* **What you need to do**
Your reply should hold every entry below exactly as written and none of the pictures.

*** Opening of Information supplied ***

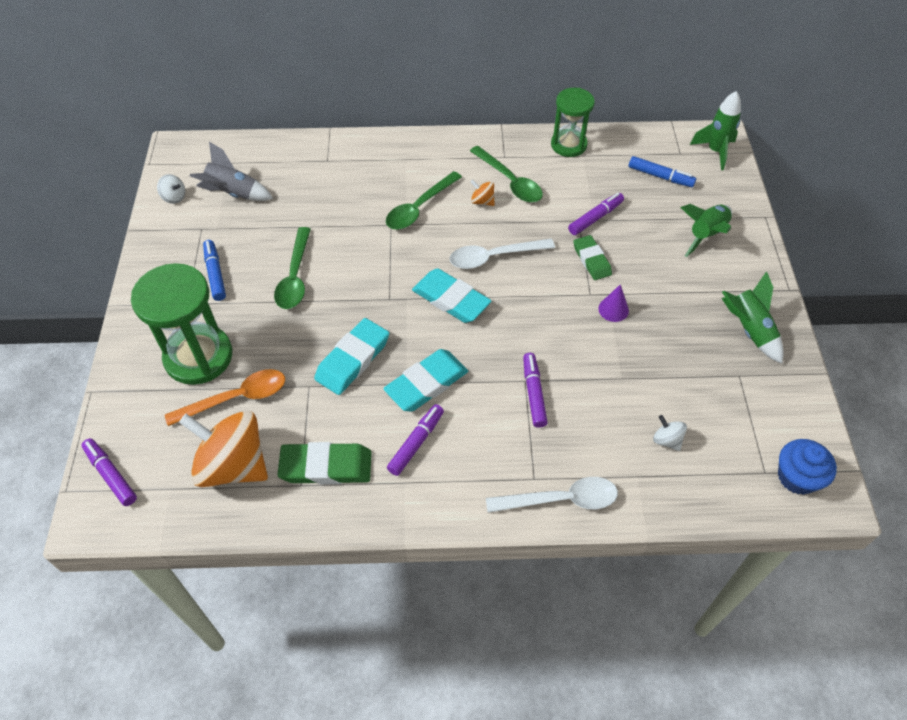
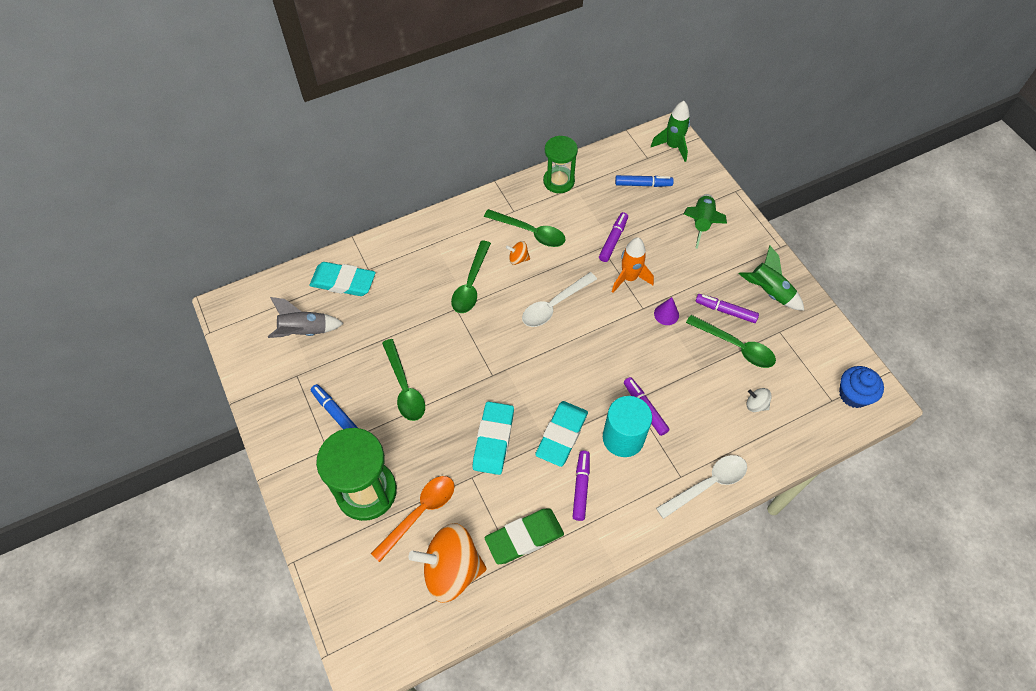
camera: 25 degrees left, 5 degrees up
(111, 475) = (357, 624): purple marker -> purple marker (725, 311)
(174, 197) = (253, 355): white spinning top -> none
(451, 299) = (541, 356): turquoise eraser -> turquoise eraser (343, 282)
(492, 413) = (623, 438): none -> turquoise cylinder
(591, 260) = (629, 278): green eraser -> orange rocket
(676, 371) = (735, 346): none -> green spoon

*** Close of Information supplied ***

* **Written solution**
camera: 25 degrees left, 5 degrees up
(111, 475) = (357, 624): purple marker -> purple marker (725, 311)
(174, 197) = (253, 355): white spinning top -> none
(451, 299) = (541, 356): turquoise eraser -> turquoise eraser (343, 282)
(492, 413) = (623, 438): none -> turquoise cylinder
(591, 260) = (629, 278): green eraser -> orange rocket
(676, 371) = (735, 346): none -> green spoon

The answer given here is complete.